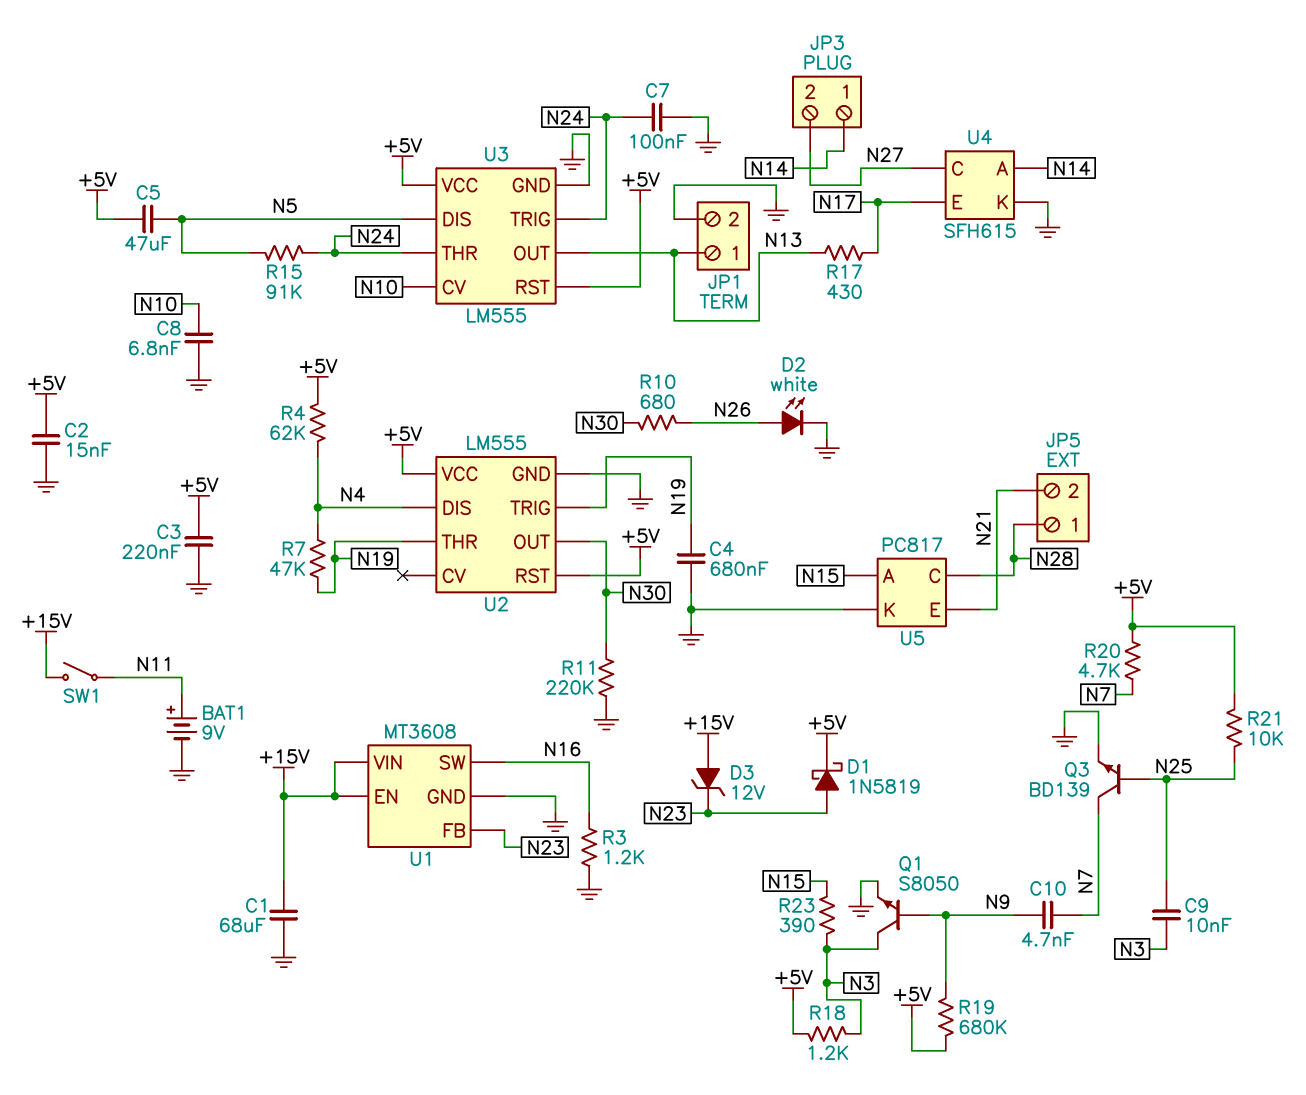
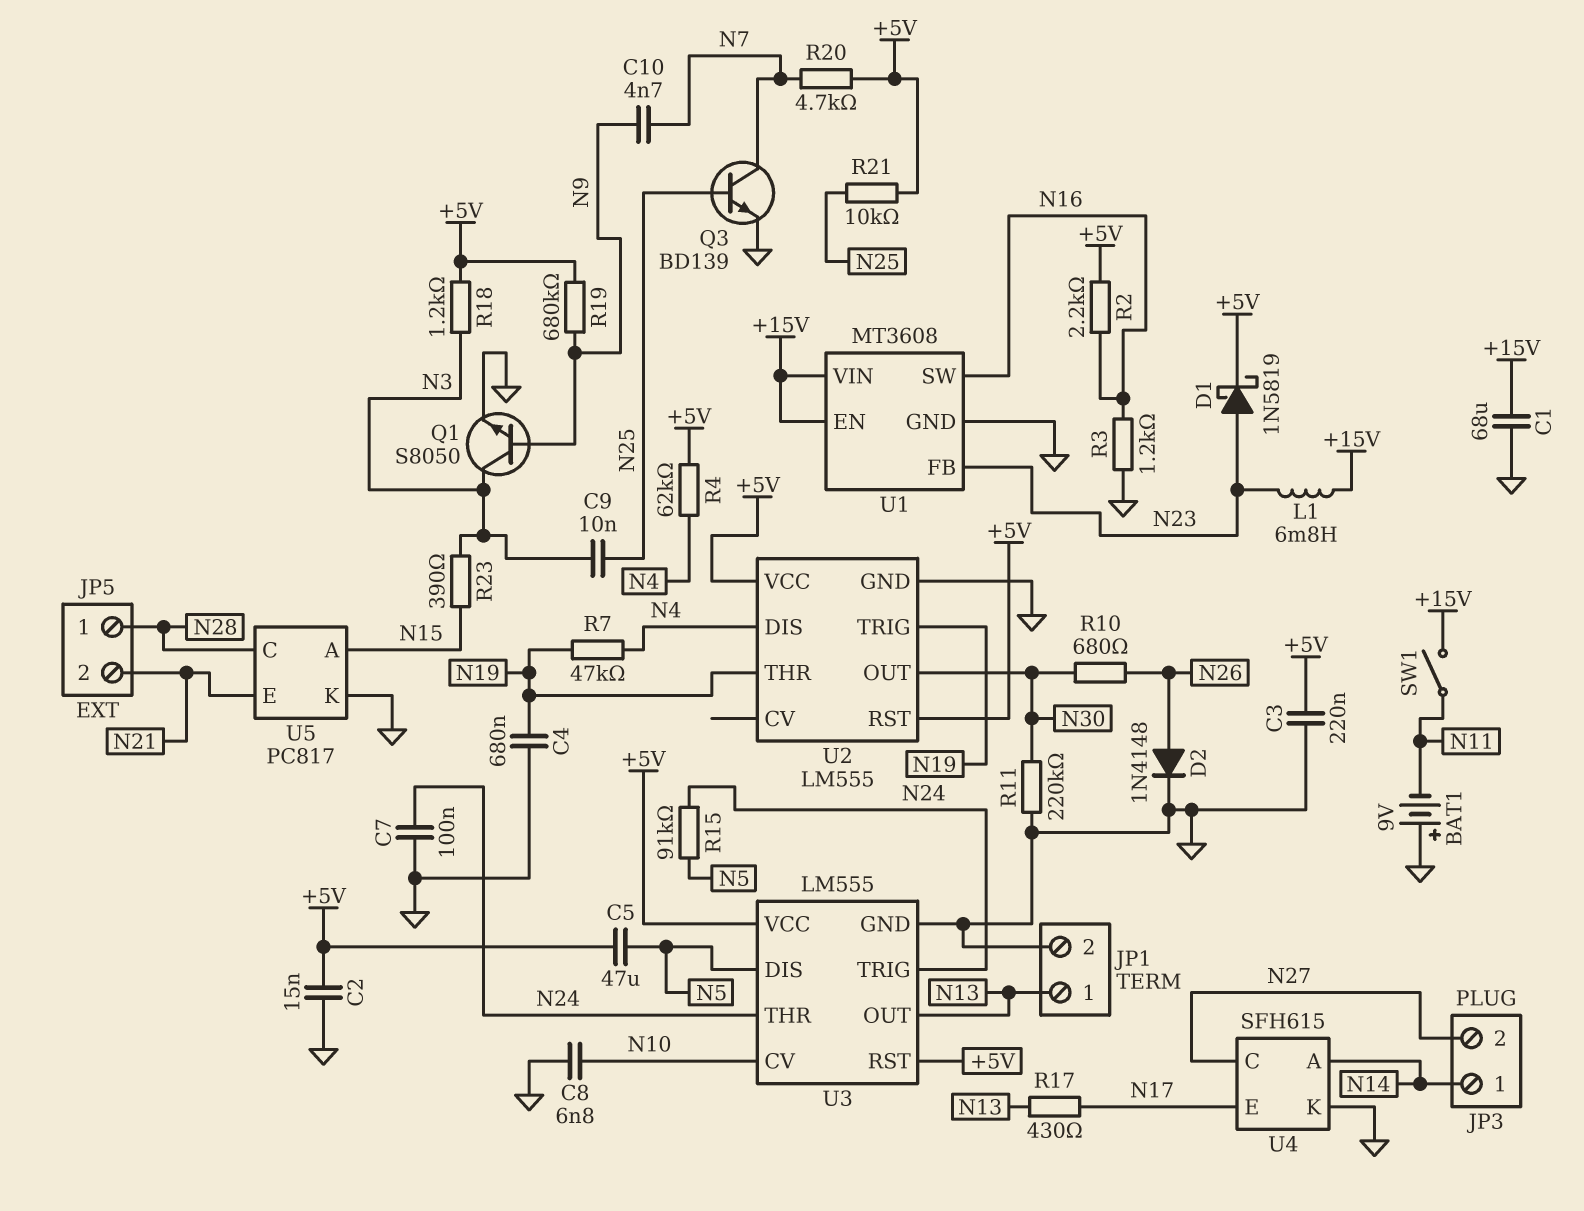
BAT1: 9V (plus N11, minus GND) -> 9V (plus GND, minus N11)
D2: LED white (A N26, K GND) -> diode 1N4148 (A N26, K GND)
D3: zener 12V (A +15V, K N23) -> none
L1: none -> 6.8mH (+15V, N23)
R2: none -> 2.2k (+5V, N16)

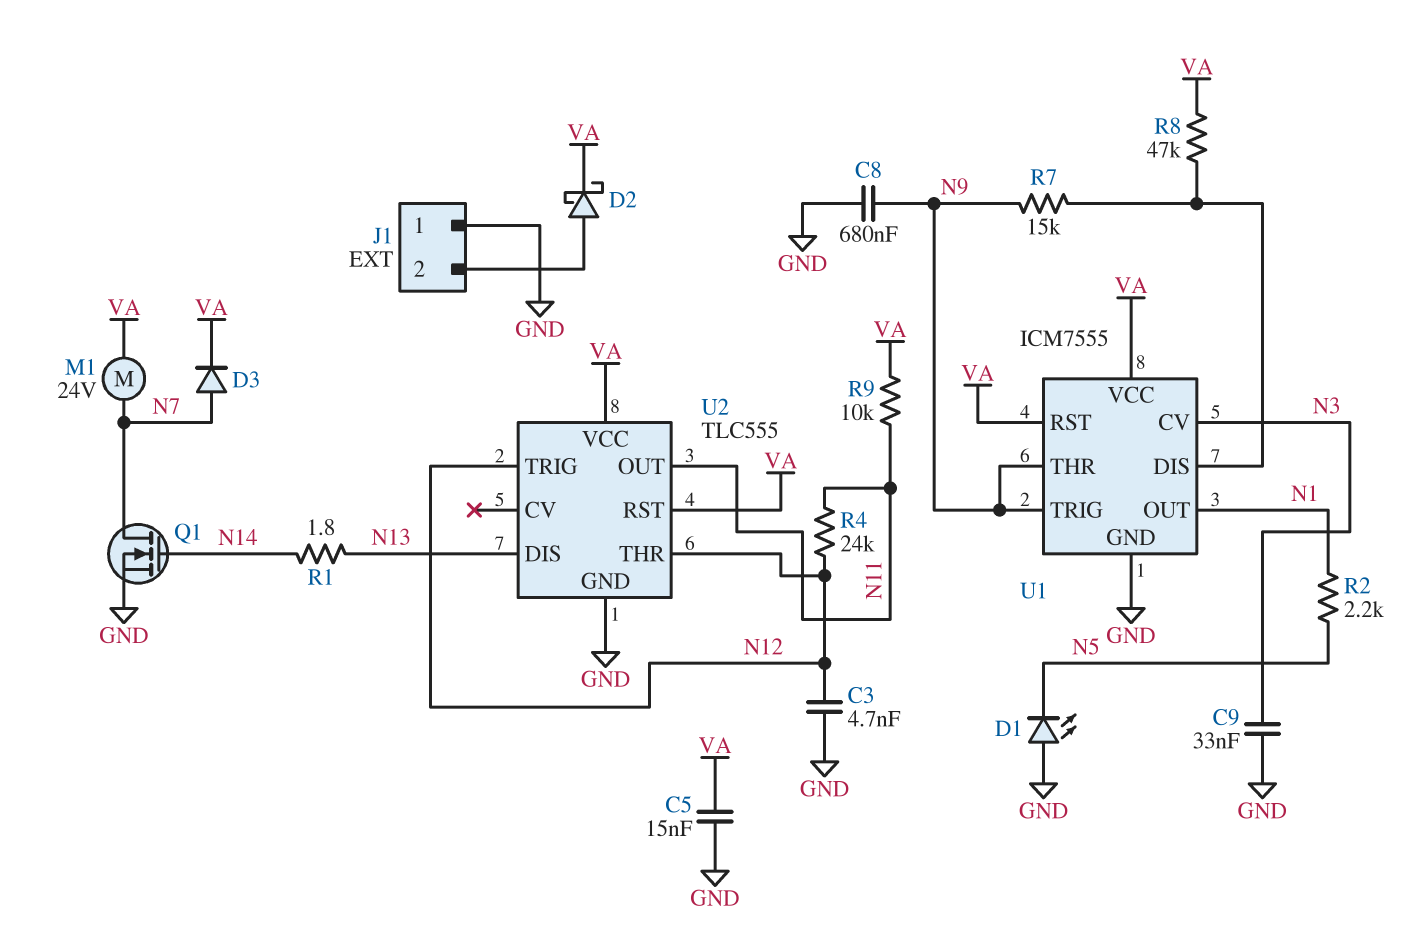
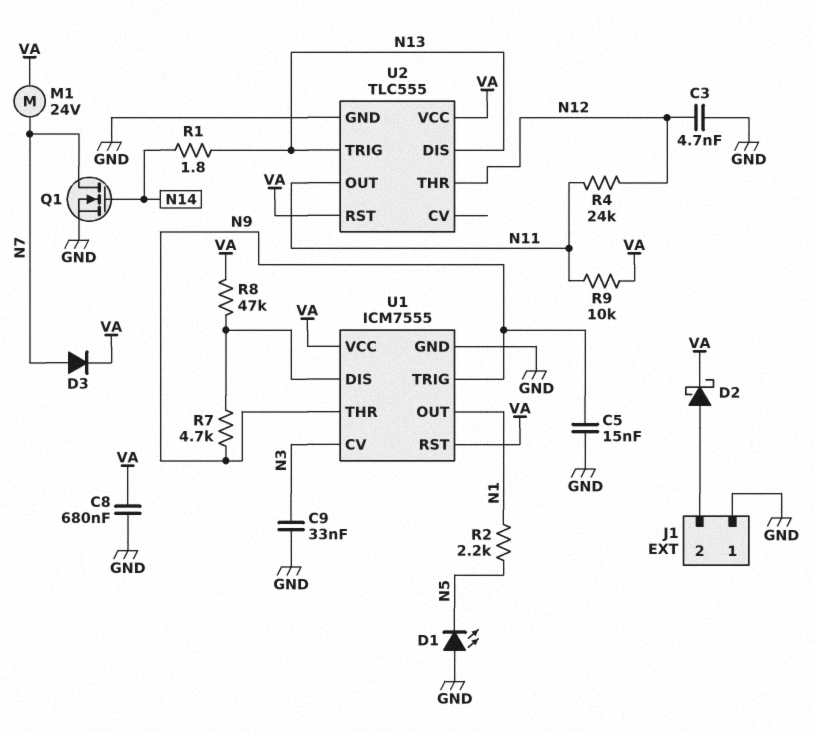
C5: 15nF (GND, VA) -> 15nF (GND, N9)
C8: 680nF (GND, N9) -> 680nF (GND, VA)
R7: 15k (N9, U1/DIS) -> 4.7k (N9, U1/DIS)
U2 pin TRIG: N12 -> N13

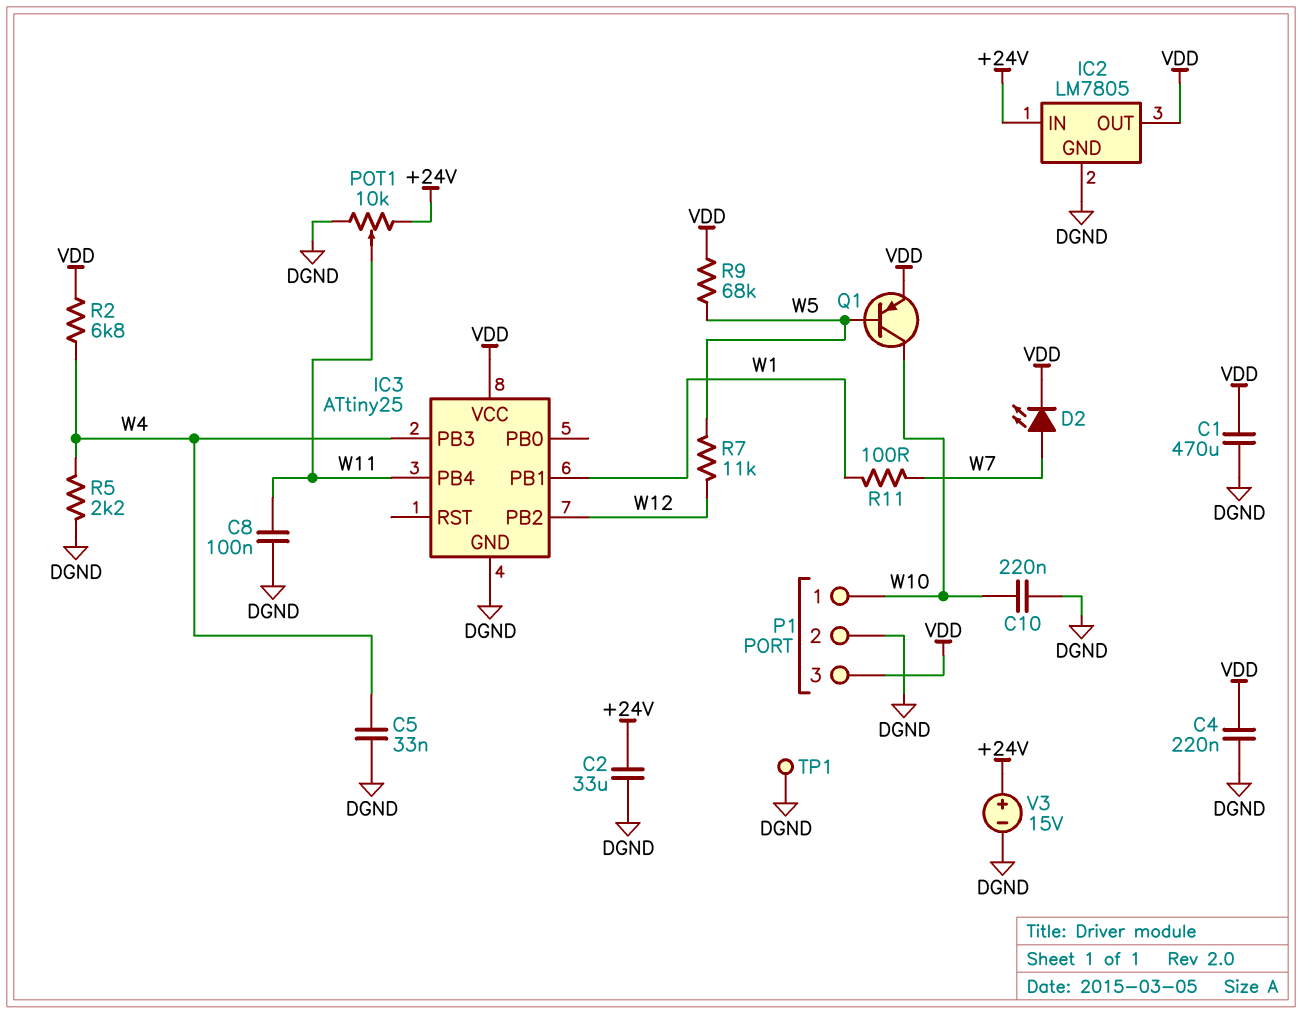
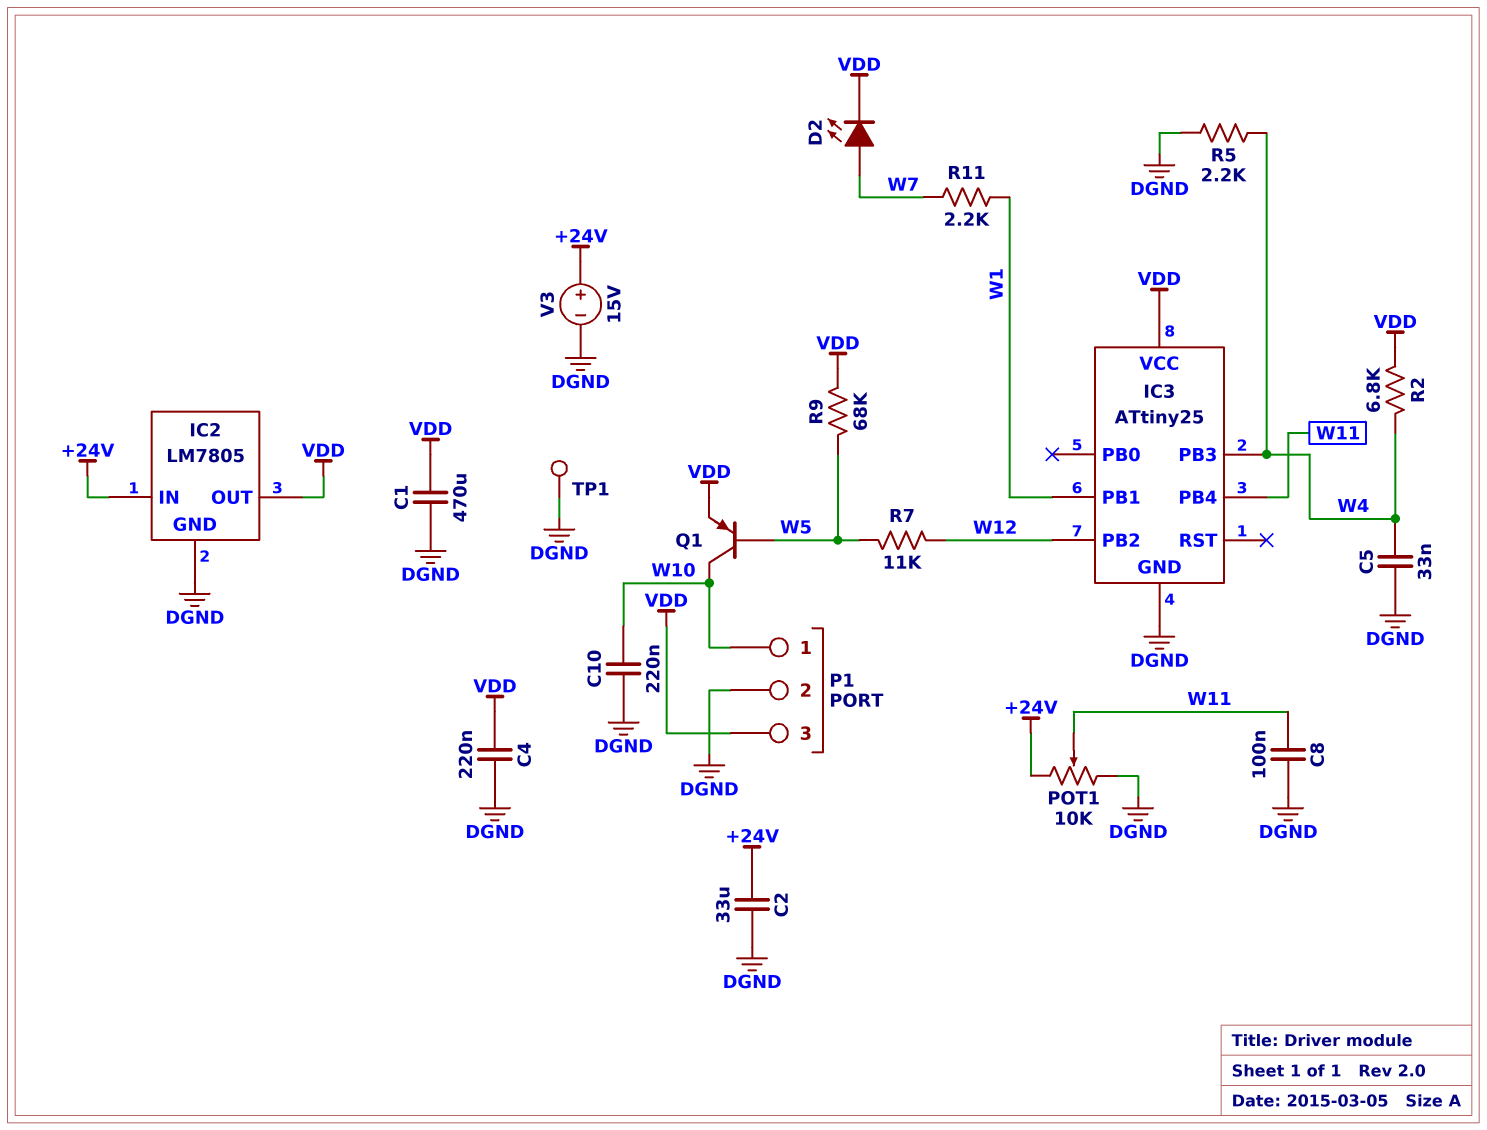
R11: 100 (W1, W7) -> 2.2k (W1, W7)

________

**Exercise directions:** Your task is to repeat, word for word and with no picture, every line from the one that contains "R2: none -> 2.2k (+5V, N16)" through the last line of the data.

**Task answer:**
R2: none -> 2.2k (+5V, N16)

C5: 15nF (GND, VA) -> 15nF (GND, N9)
C8: 680nF (GND, N9) -> 680nF (GND, VA)
R7: 15k (N9, U1/DIS) -> 4.7k (N9, U1/DIS)
U2 pin TRIG: N12 -> N13

R11: 100 (W1, W7) -> 2.2k (W1, W7)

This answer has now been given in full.